- **Data**:

•••

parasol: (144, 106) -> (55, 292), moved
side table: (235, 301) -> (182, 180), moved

•••

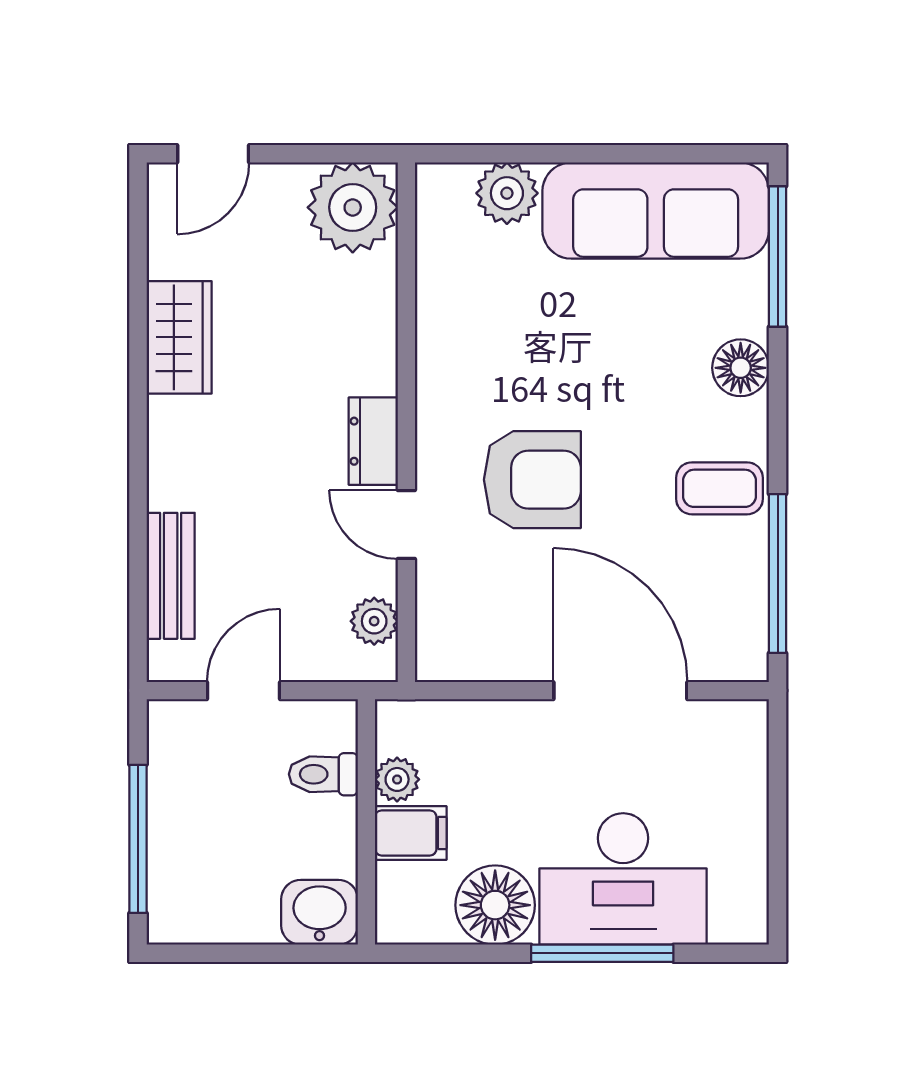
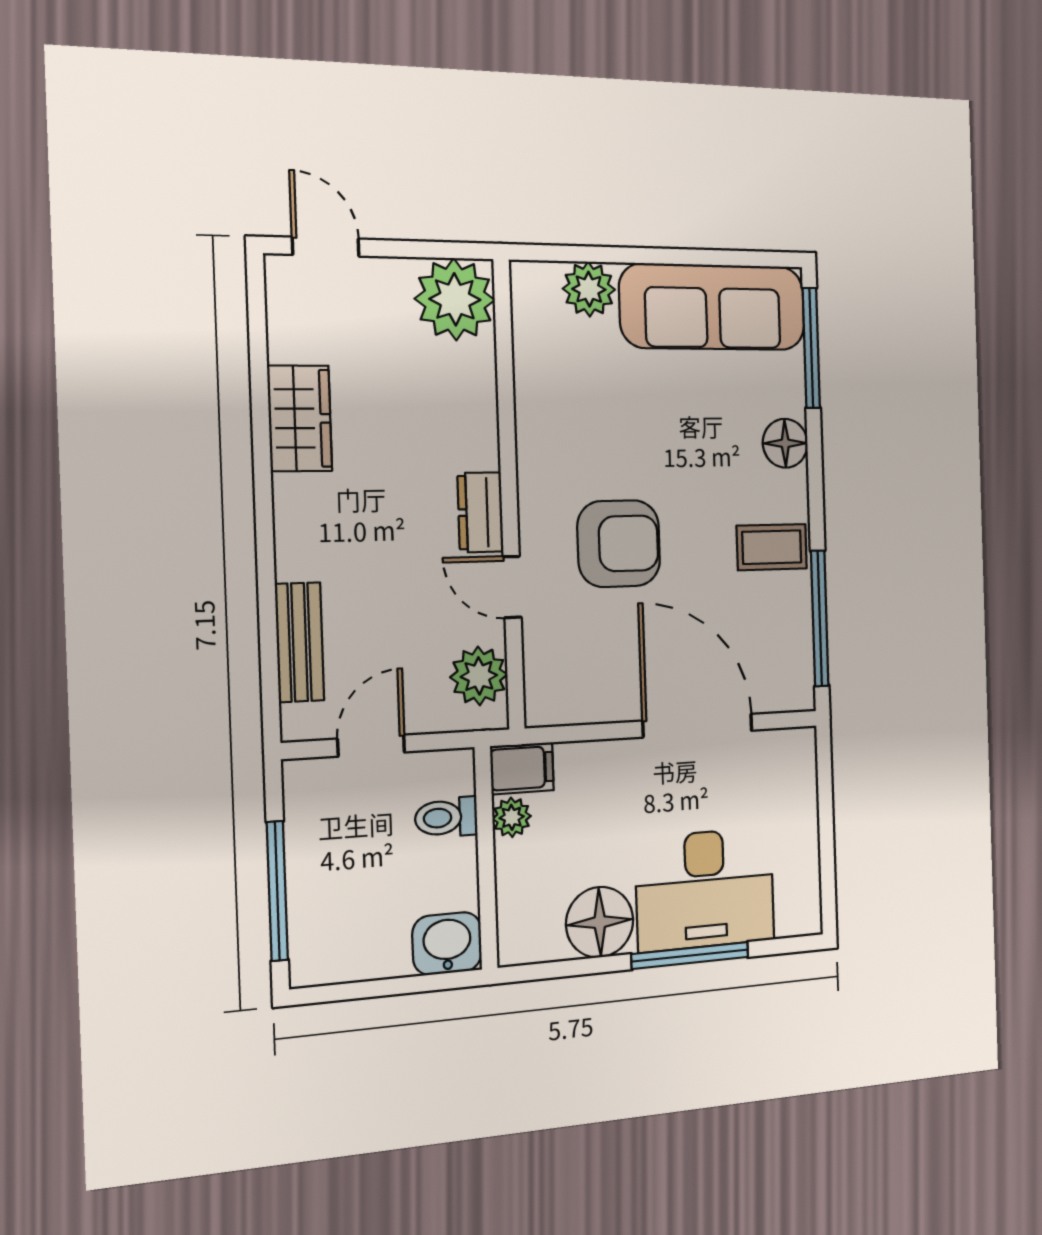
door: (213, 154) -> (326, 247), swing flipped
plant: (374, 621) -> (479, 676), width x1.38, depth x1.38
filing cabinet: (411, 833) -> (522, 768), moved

•••

- **Directions**: Among the lines above, return each one holding the string "moved".

- **Task output**:
parasol: (144, 106) -> (55, 292), moved
side table: (235, 301) -> (182, 180), moved
filing cabinet: (411, 833) -> (522, 768), moved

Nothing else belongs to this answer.